━━━ DATASET ━━━
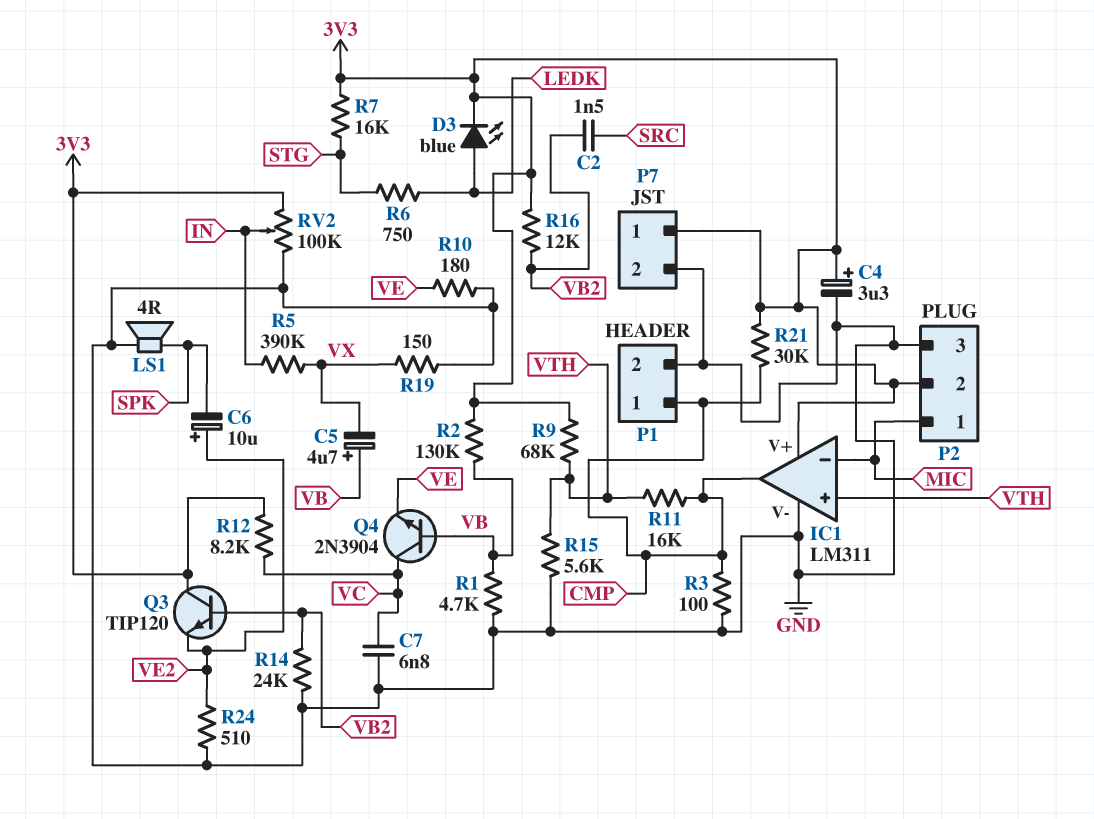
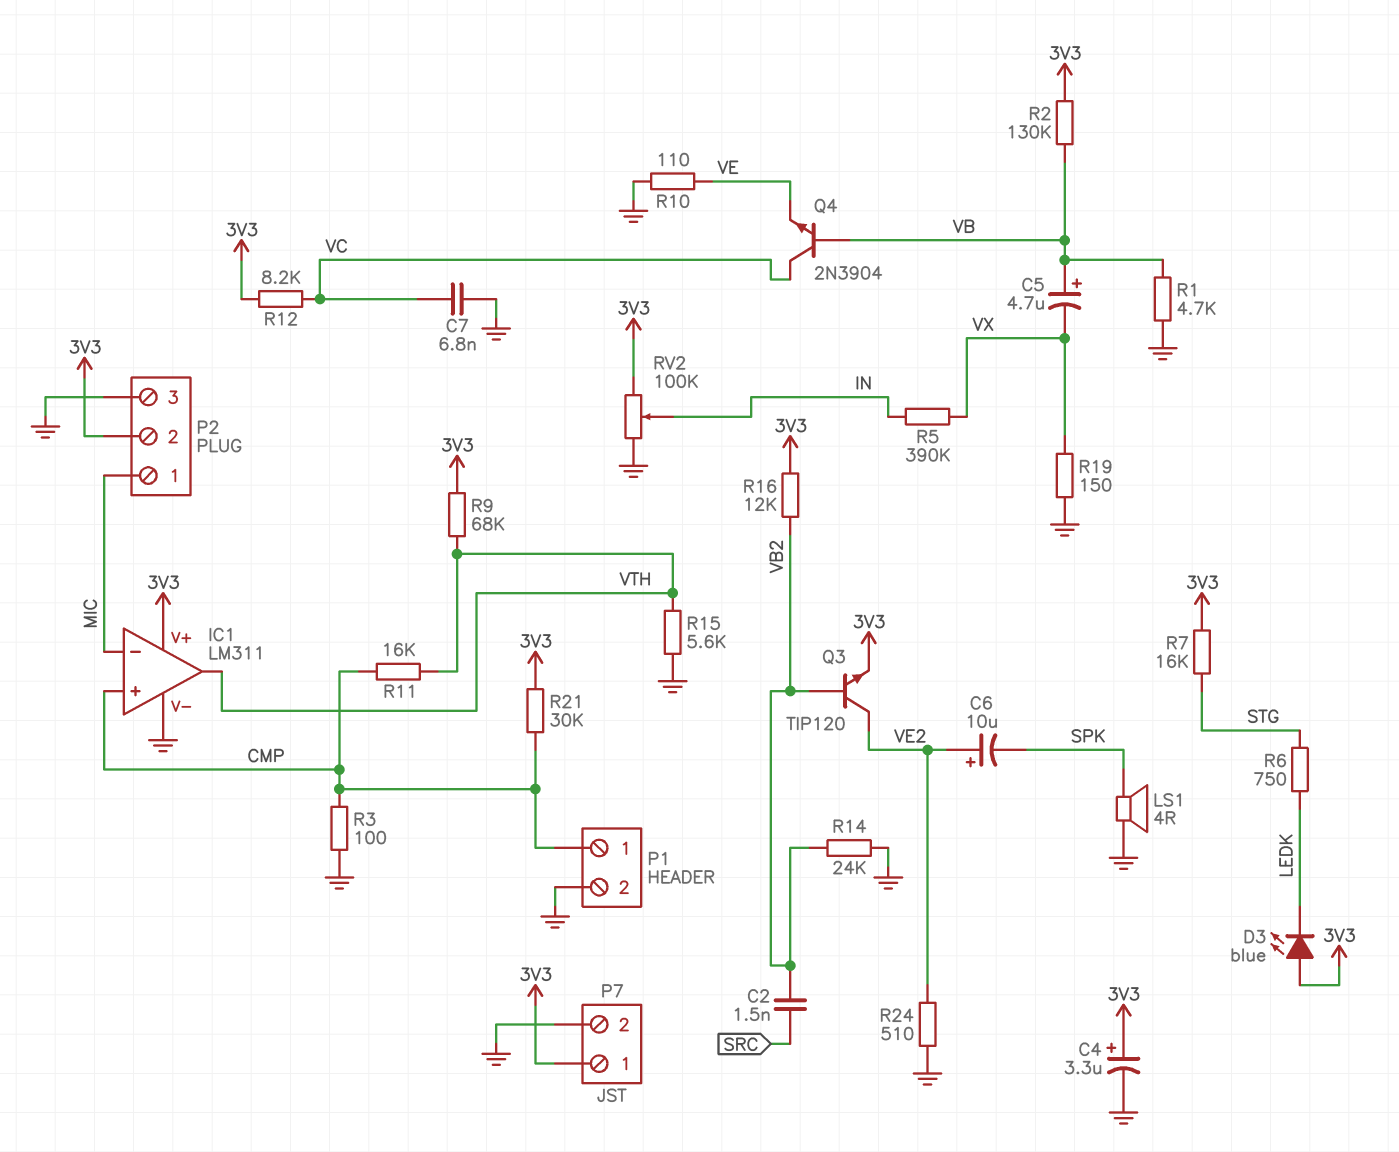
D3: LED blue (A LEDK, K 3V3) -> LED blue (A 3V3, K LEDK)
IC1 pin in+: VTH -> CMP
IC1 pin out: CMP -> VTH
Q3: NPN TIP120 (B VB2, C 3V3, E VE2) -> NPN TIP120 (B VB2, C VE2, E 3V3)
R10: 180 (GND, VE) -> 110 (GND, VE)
━━━
THE TASK:
Repeat the line containing "IC1 pin out: CMP -> VTH" and all subsequent lines through the final line of the data, exactly and with no others.

ANSWER TO THIS PROBLEM:
IC1 pin out: CMP -> VTH
Q3: NPN TIP120 (B VB2, C 3V3, E VE2) -> NPN TIP120 (B VB2, C VE2, E 3V3)
R10: 180 (GND, VE) -> 110 (GND, VE)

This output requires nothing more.